(Excerpts from a dataset)
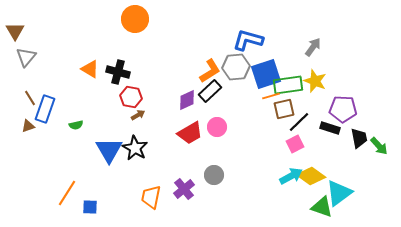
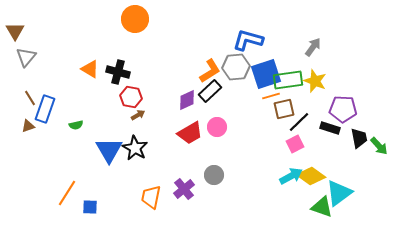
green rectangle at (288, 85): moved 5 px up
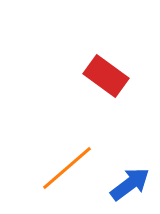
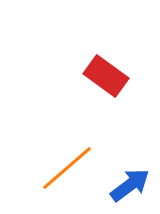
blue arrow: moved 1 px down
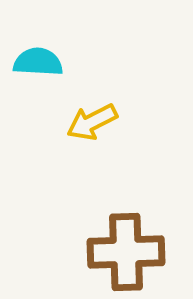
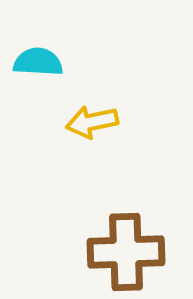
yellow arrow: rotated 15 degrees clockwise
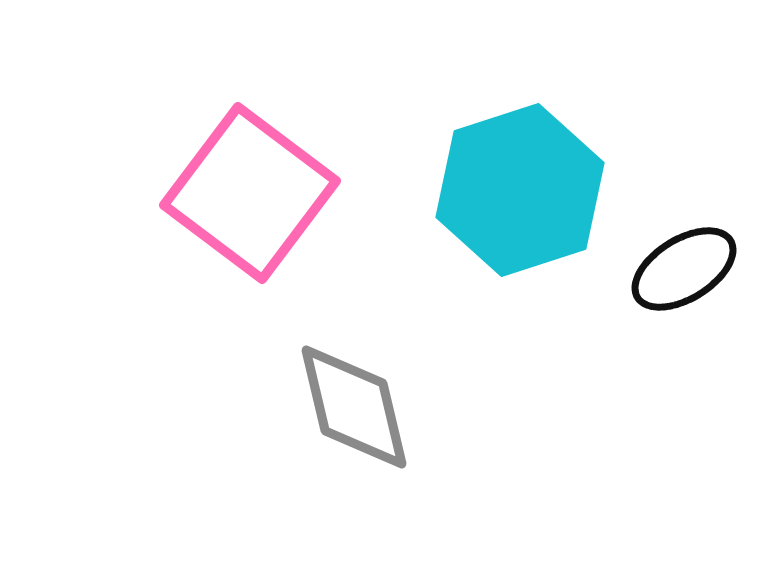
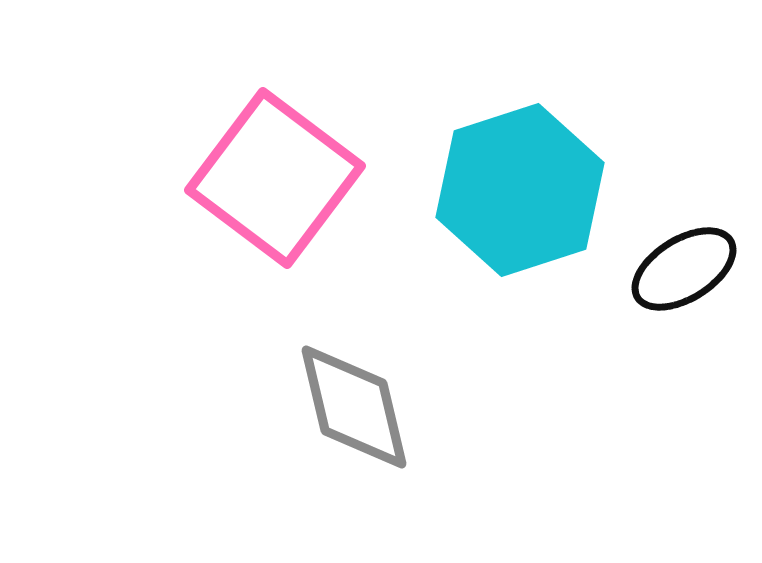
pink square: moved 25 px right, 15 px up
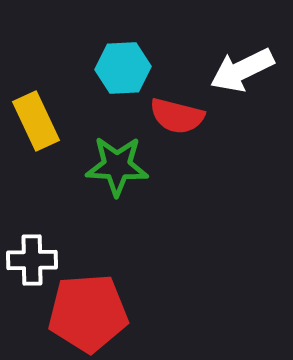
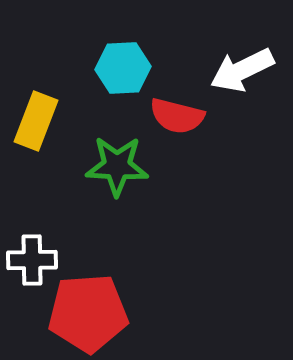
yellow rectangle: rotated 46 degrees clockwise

(PROBLEM REQUIREMENTS): Filter by the word "arrow": copy every line of the data that holds it.

(RESPONSE BOX):
blue arrow: moved 1 px down
yellow arrow: rotated 15 degrees clockwise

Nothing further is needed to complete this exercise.